→ TASK DIRECTIONS: Transcribe exactly the stretch of lines beginning at the one containing "gray ellipse: moved" and closing with the last line of the entries below. Omit images.
─── PROVIDED MATERIAL ───
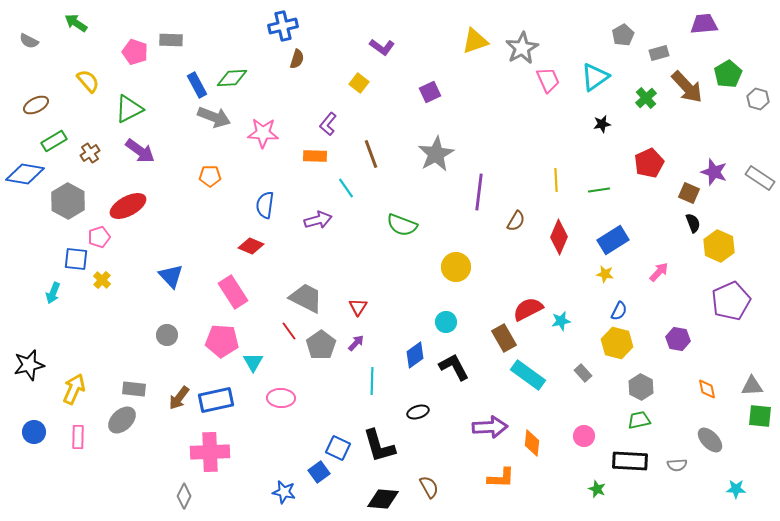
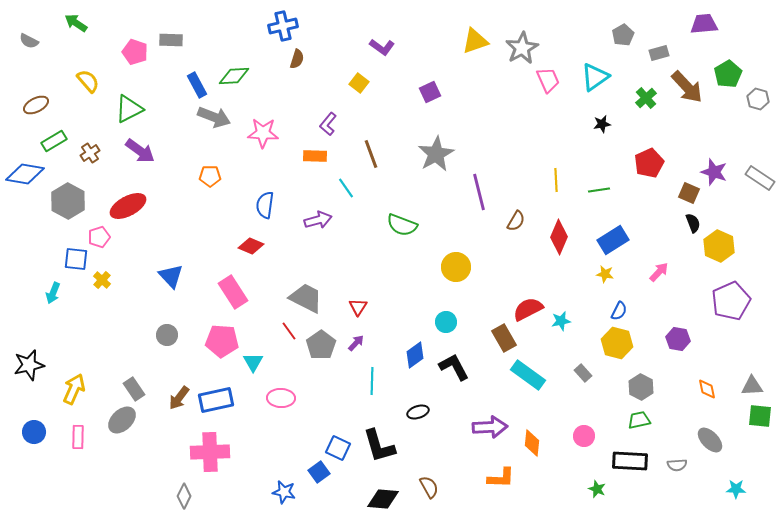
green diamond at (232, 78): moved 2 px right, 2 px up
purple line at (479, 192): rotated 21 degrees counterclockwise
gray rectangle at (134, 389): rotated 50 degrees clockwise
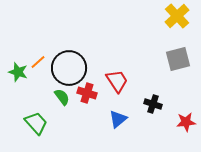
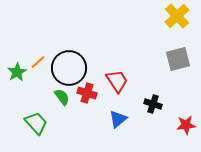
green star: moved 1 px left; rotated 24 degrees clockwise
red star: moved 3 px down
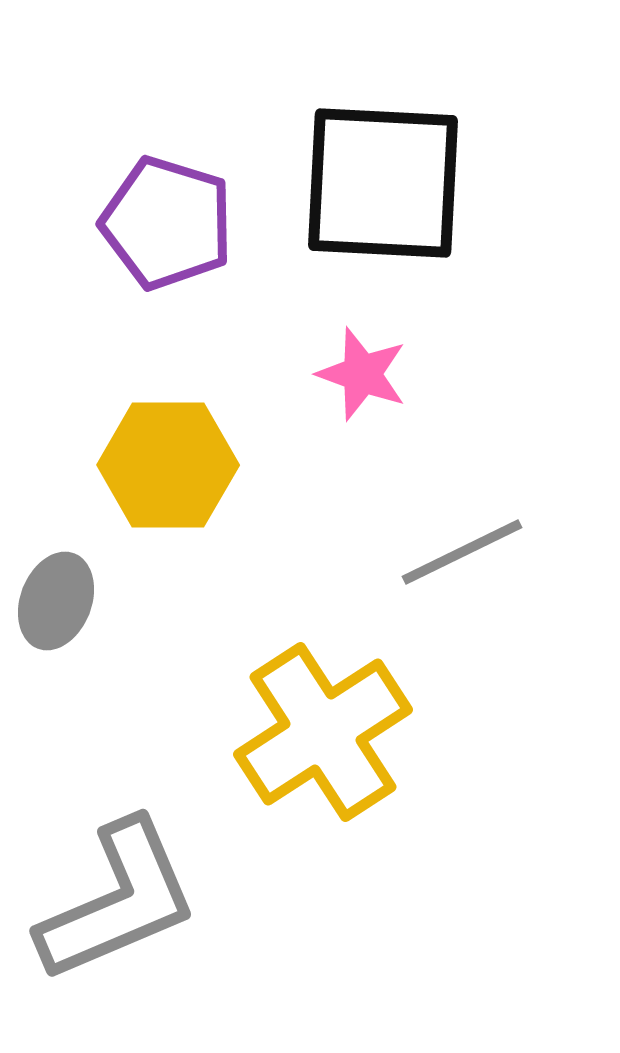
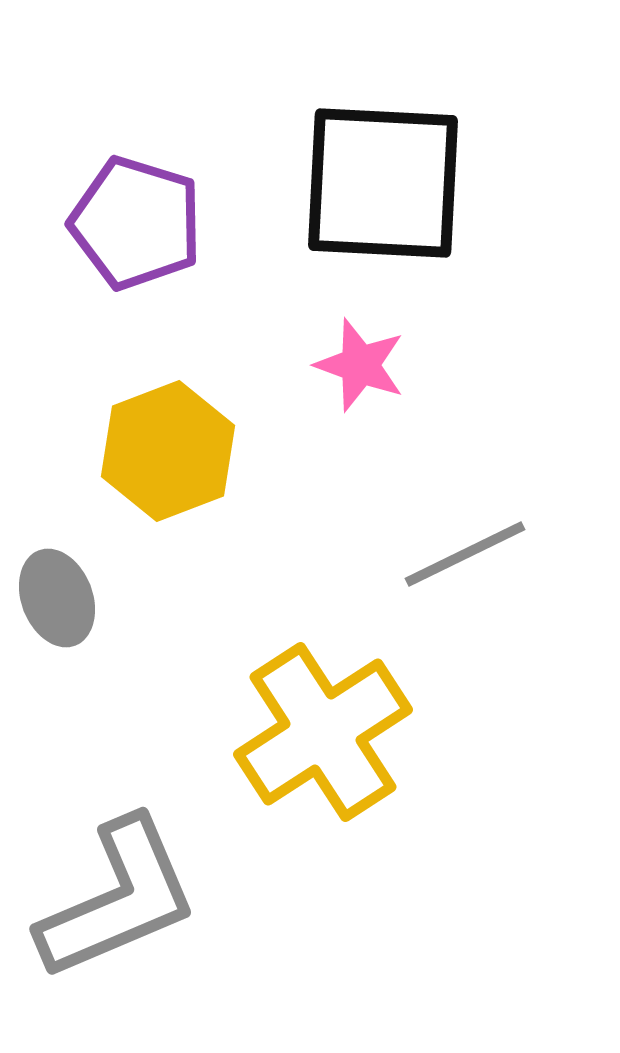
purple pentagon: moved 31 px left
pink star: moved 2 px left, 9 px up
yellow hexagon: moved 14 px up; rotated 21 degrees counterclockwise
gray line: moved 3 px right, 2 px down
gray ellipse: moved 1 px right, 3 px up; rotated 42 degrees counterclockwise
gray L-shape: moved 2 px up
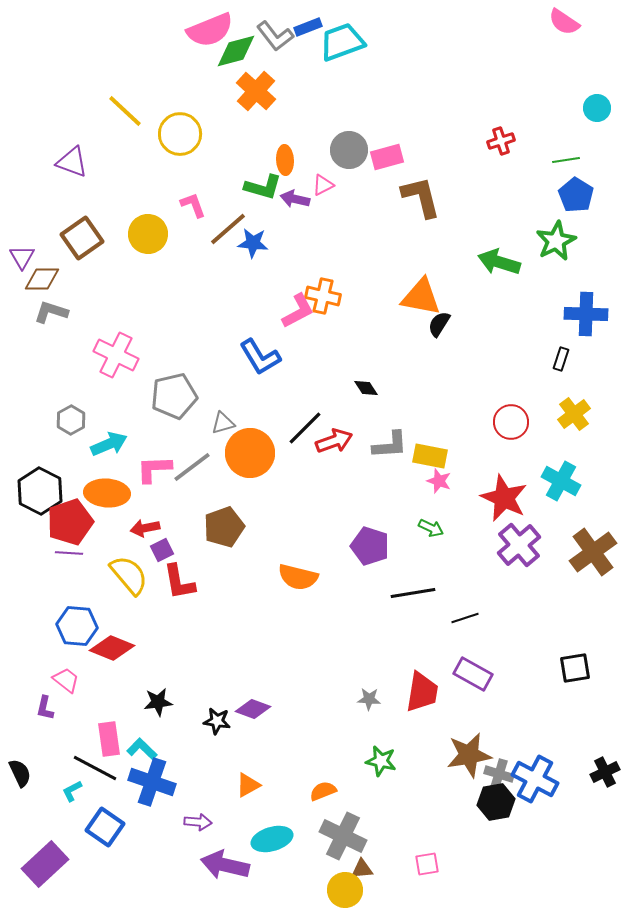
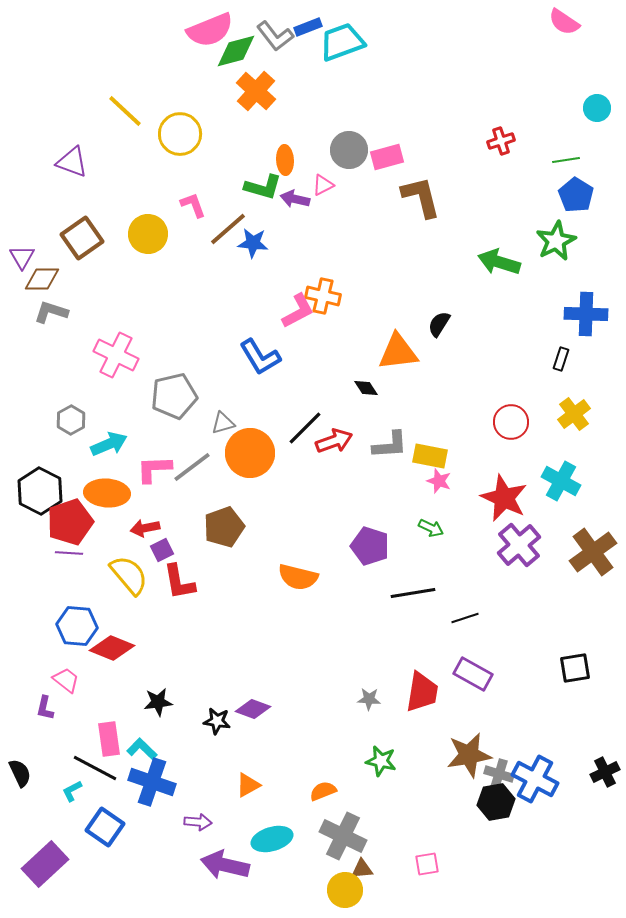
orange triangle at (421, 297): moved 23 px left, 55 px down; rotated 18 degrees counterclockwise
───
→ ANSWER:
gray ellipse: moved 1 px right, 3 px up; rotated 42 degrees counterclockwise
gray L-shape: moved 2 px up
orange triangle at (421, 297): moved 23 px left, 55 px down; rotated 18 degrees counterclockwise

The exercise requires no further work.